§ **Task instructions**
Copy verbatim the block of lines in the entries below whose first line contains "(165, 214) = (196, 177): none -> grey marker" and whose last line contains "camera: 15 degrees right, 25 degrees up". Leave out all other lines.

§ **Excerpted records**
::::::

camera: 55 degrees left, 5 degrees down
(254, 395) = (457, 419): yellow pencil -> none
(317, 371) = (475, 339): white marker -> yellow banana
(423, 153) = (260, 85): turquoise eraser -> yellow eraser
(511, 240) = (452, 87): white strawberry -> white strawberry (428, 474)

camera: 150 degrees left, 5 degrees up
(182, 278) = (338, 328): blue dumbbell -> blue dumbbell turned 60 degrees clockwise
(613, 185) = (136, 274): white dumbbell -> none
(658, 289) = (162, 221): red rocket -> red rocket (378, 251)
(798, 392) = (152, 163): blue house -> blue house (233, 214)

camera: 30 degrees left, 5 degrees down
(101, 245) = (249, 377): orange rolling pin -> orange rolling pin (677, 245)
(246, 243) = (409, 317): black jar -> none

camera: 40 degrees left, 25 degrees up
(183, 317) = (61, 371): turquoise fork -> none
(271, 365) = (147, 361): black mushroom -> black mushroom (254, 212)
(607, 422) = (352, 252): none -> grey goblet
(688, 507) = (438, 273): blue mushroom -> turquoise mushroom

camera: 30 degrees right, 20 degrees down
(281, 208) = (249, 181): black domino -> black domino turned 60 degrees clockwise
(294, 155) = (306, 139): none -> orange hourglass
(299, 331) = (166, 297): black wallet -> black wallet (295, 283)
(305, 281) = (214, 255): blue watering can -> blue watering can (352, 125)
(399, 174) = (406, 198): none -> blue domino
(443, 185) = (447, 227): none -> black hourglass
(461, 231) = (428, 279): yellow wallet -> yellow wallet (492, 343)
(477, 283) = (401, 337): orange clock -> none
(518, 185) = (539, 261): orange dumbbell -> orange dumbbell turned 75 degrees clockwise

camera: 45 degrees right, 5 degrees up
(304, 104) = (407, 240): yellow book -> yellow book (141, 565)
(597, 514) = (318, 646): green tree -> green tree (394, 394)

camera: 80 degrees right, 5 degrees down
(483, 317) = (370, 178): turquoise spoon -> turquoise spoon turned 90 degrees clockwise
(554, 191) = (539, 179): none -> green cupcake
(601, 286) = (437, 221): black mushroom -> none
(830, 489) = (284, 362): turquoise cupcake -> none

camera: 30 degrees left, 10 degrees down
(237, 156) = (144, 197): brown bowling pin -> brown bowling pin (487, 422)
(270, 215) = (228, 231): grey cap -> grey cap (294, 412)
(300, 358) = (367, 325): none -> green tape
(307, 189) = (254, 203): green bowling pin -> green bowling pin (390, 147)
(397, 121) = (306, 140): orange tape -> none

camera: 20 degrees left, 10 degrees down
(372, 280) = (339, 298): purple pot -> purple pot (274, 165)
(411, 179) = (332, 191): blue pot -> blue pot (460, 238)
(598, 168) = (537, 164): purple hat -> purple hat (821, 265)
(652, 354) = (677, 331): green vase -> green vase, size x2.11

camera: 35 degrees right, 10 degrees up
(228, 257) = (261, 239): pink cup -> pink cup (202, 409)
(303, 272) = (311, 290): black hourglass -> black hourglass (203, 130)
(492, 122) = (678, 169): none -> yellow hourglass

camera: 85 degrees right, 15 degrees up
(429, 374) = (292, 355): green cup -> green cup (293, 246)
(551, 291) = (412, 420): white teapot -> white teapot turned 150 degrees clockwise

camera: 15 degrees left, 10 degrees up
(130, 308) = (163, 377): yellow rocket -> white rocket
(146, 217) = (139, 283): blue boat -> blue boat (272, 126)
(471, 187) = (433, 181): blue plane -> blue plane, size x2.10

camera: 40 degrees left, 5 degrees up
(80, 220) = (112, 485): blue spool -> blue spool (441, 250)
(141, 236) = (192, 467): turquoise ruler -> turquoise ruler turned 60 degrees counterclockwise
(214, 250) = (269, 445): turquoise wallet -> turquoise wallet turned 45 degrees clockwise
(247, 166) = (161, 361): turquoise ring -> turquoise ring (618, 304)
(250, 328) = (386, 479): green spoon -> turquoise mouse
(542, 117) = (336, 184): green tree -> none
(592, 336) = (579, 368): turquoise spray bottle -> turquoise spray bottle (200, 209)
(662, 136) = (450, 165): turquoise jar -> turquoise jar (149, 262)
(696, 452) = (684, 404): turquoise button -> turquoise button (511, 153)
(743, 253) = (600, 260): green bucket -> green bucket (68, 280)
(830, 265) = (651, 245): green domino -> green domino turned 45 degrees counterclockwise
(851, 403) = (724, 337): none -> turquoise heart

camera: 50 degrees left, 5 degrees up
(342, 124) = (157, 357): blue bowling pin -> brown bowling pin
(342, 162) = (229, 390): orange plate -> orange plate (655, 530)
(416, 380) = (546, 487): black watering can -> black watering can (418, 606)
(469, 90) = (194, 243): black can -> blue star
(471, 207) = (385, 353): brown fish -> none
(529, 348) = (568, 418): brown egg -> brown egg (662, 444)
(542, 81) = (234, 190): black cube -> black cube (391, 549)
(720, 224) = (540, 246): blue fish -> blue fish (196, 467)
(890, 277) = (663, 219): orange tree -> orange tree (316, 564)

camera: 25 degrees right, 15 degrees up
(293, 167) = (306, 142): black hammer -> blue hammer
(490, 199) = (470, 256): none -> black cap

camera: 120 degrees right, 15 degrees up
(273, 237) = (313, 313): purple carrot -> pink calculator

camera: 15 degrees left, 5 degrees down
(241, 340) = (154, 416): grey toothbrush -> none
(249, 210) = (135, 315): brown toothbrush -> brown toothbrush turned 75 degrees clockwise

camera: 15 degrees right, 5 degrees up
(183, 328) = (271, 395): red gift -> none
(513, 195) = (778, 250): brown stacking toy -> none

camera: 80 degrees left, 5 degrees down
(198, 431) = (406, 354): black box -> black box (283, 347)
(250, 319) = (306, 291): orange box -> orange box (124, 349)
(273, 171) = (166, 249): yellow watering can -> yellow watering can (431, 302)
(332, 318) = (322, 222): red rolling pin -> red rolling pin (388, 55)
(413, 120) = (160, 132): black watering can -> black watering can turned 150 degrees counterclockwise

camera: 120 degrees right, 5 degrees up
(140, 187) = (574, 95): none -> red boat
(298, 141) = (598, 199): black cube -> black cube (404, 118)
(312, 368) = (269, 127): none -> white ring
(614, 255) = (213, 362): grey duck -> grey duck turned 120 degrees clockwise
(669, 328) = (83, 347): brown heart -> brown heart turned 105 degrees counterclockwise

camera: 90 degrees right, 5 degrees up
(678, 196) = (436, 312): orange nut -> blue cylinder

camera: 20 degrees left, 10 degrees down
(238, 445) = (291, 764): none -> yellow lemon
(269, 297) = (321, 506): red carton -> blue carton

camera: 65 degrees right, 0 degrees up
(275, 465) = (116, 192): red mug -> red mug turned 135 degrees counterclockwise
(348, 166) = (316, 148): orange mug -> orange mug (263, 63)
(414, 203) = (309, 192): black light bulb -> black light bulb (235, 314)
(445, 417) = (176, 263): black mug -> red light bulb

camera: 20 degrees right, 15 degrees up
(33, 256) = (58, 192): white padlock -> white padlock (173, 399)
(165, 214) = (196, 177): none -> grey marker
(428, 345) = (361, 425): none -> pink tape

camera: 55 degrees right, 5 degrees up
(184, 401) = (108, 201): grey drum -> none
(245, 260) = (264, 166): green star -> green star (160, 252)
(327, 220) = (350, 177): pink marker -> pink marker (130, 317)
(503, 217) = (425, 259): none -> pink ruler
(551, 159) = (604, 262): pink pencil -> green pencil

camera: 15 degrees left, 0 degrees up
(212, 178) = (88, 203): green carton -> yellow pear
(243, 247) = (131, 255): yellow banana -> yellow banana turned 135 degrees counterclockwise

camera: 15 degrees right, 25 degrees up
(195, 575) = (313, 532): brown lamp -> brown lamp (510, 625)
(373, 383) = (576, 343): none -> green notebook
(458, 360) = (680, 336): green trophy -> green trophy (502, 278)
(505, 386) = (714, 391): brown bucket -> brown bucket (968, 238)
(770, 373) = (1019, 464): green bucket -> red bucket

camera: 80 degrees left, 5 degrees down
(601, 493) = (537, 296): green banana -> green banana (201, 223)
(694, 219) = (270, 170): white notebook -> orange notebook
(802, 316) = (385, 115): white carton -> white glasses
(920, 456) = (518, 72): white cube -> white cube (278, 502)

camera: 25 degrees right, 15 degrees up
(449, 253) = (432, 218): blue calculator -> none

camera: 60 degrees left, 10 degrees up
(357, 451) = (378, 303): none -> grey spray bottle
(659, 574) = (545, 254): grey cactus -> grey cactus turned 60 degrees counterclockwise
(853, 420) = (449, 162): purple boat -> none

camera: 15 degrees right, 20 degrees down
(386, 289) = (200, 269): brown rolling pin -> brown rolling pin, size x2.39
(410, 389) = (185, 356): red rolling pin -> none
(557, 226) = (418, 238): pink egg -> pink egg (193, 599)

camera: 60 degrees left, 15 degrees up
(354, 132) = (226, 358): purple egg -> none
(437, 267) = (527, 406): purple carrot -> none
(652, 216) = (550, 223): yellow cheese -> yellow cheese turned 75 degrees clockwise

::::::

§ **Written answer**
(165, 214) = (196, 177): none -> grey marker
(428, 345) = (361, 425): none -> pink tape

camera: 55 degrees right, 5 degrees up
(184, 401) = (108, 201): grey drum -> none
(245, 260) = (264, 166): green star -> green star (160, 252)
(327, 220) = (350, 177): pink marker -> pink marker (130, 317)
(503, 217) = (425, 259): none -> pink ruler
(551, 159) = (604, 262): pink pencil -> green pencil

camera: 15 degrees left, 0 degrees up
(212, 178) = (88, 203): green carton -> yellow pear
(243, 247) = (131, 255): yellow banana -> yellow banana turned 135 degrees counterclockwise

camera: 15 degrees right, 25 degrees up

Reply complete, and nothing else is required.